» WORK TO BE COMPLETED
Reproduce exactly the line that contains "DHT1: AM2302 -> DHT22" and all lines that follow it in the records below, ending with the last one.

» TASK INPUT

[Start of Attachment]

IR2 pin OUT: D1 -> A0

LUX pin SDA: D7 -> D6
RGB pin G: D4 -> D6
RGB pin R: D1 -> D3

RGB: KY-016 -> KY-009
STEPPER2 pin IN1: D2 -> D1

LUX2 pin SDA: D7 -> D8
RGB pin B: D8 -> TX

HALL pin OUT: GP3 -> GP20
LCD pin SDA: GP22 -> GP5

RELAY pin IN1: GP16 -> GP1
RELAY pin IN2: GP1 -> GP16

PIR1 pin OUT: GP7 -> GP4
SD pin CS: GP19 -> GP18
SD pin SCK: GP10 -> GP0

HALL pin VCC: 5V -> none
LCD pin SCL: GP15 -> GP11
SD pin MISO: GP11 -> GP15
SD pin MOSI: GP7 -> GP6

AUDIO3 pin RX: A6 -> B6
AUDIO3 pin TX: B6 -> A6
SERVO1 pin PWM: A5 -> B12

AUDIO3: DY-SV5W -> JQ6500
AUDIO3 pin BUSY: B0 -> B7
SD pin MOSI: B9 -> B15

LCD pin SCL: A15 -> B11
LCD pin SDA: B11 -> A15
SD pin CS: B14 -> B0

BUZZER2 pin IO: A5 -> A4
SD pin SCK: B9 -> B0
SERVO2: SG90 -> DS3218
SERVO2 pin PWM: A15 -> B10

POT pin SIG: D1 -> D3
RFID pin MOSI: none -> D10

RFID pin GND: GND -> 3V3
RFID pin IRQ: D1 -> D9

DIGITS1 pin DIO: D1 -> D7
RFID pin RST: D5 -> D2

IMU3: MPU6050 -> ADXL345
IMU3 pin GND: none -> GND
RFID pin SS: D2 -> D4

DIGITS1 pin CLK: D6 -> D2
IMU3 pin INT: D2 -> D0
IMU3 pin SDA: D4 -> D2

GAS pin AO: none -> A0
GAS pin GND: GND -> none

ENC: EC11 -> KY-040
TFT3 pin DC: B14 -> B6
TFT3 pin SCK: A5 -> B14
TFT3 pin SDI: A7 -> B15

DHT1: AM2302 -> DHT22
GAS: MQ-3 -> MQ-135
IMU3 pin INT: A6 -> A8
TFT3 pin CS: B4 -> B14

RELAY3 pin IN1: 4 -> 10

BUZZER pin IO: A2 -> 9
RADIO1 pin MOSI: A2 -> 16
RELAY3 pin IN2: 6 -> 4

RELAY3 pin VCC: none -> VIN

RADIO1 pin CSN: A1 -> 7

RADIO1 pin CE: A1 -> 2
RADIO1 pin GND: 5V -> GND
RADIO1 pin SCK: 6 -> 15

[End of Attachment]

» RESPONSE
DHT1: AM2302 -> DHT22
GAS: MQ-3 -> MQ-135
IMU3 pin INT: A6 -> A8
TFT3 pin CS: B4 -> B14

RELAY3 pin IN1: 4 -> 10

BUZZER pin IO: A2 -> 9
RADIO1 pin MOSI: A2 -> 16
RELAY3 pin IN2: 6 -> 4

RELAY3 pin VCC: none -> VIN

RADIO1 pin CSN: A1 -> 7

RADIO1 pin CE: A1 -> 2
RADIO1 pin GND: 5V -> GND
RADIO1 pin SCK: 6 -> 15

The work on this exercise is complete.